Reproduce the lines below exactly. Begin with the first, end with the line containing "- exchanged: white", and leave out the pictures.

## RECORDS FOR THE TASK
* * *

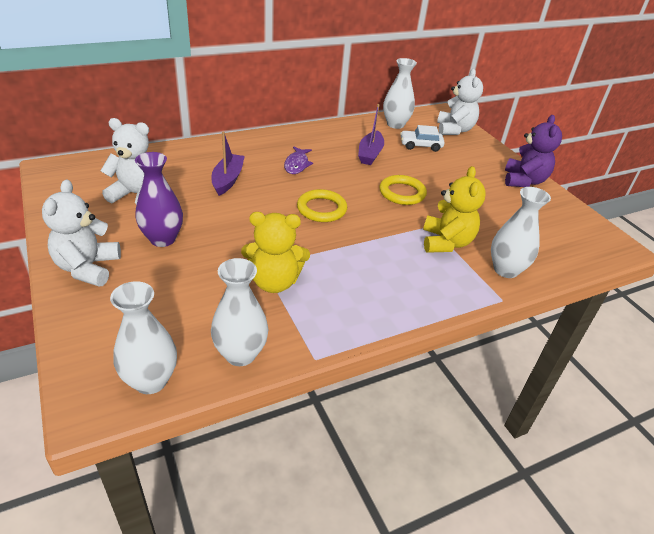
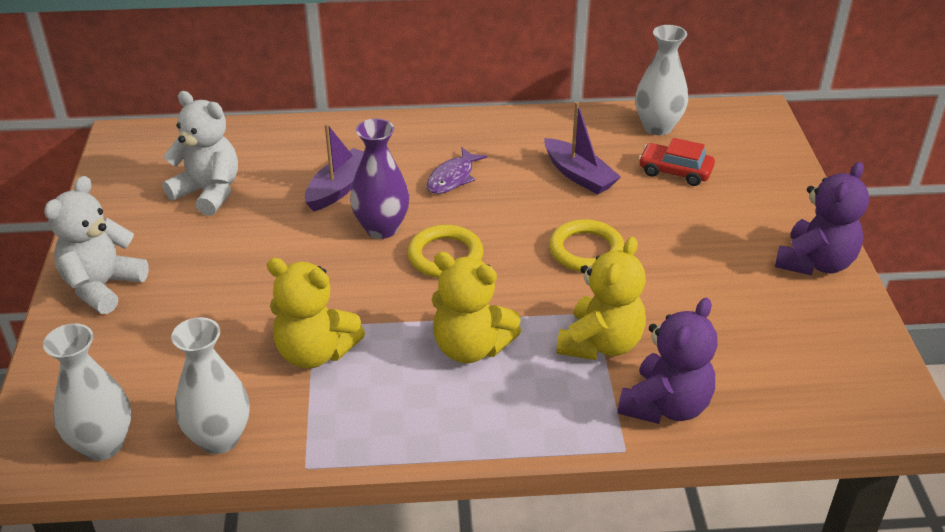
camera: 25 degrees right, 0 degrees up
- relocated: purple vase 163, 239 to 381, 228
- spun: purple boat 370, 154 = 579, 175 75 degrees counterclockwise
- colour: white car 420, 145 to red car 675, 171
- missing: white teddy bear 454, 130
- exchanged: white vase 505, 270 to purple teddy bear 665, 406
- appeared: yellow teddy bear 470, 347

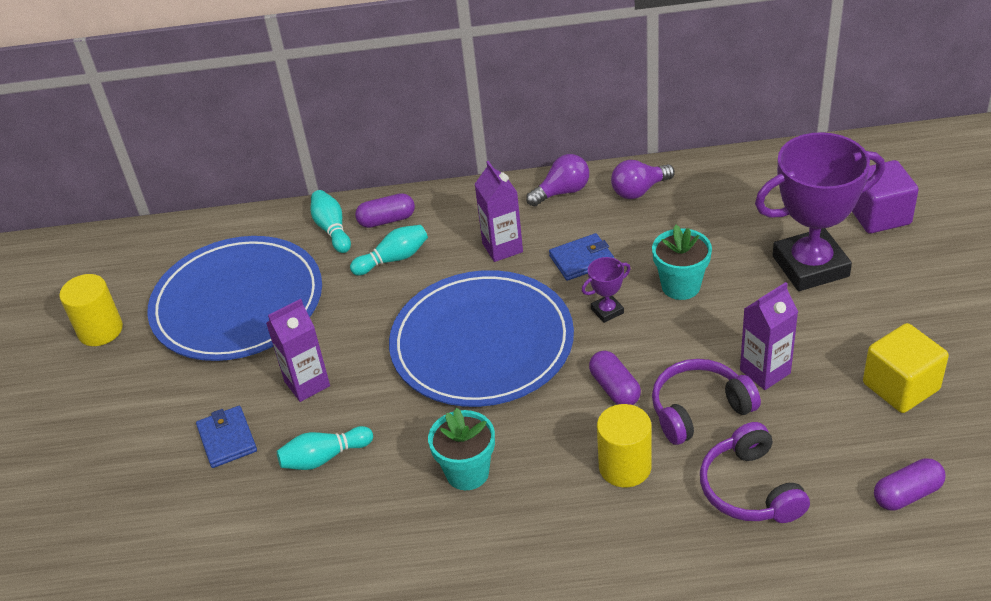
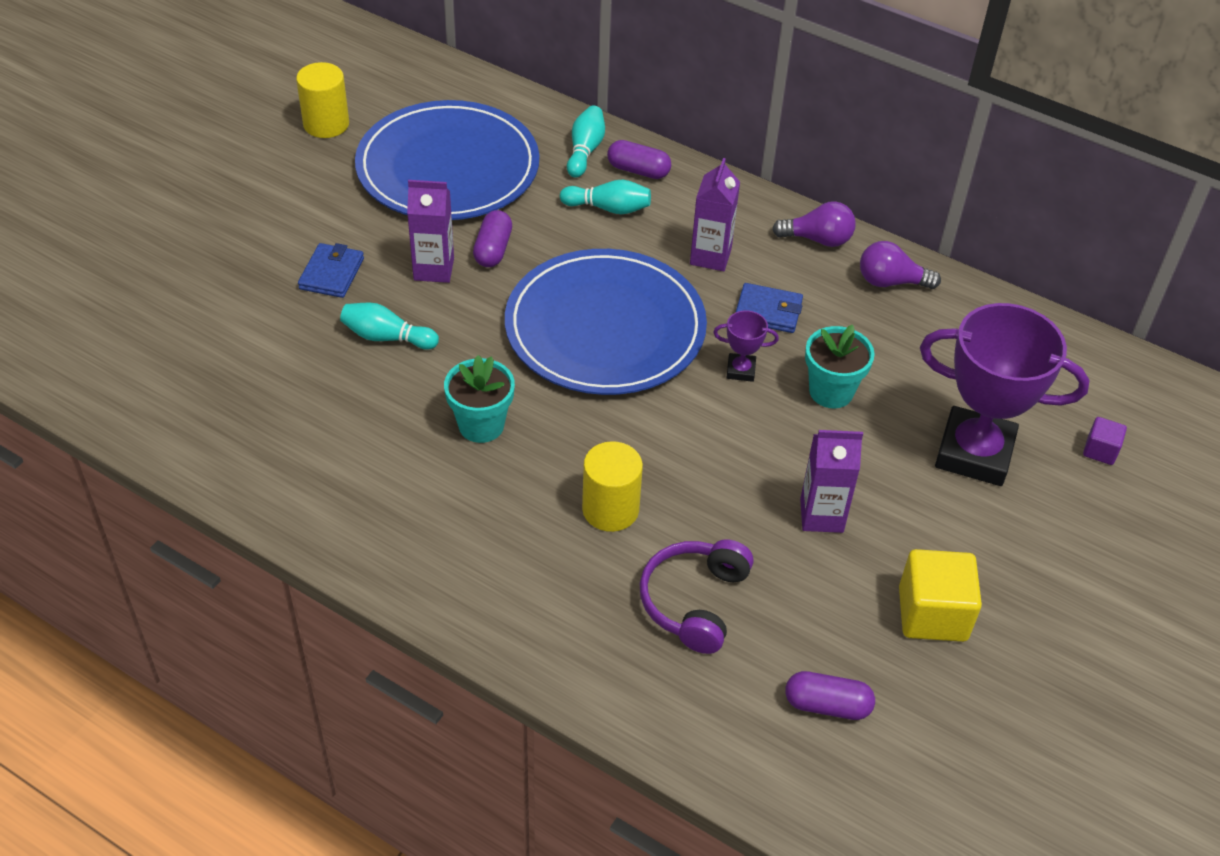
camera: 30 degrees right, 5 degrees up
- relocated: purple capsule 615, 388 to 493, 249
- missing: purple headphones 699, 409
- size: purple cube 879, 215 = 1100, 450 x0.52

* * *

## RESULT BELOW
camera: 25 degrees right, 0 degrees up
- relocated: purple vase 163, 239 to 381, 228
- spun: purple boat 370, 154 = 579, 175 75 degrees counterclockwise
- colour: white car 420, 145 to red car 675, 171
- missing: white teddy bear 454, 130
- exchanged: white vase 505, 270 to purple teddy bear 665, 406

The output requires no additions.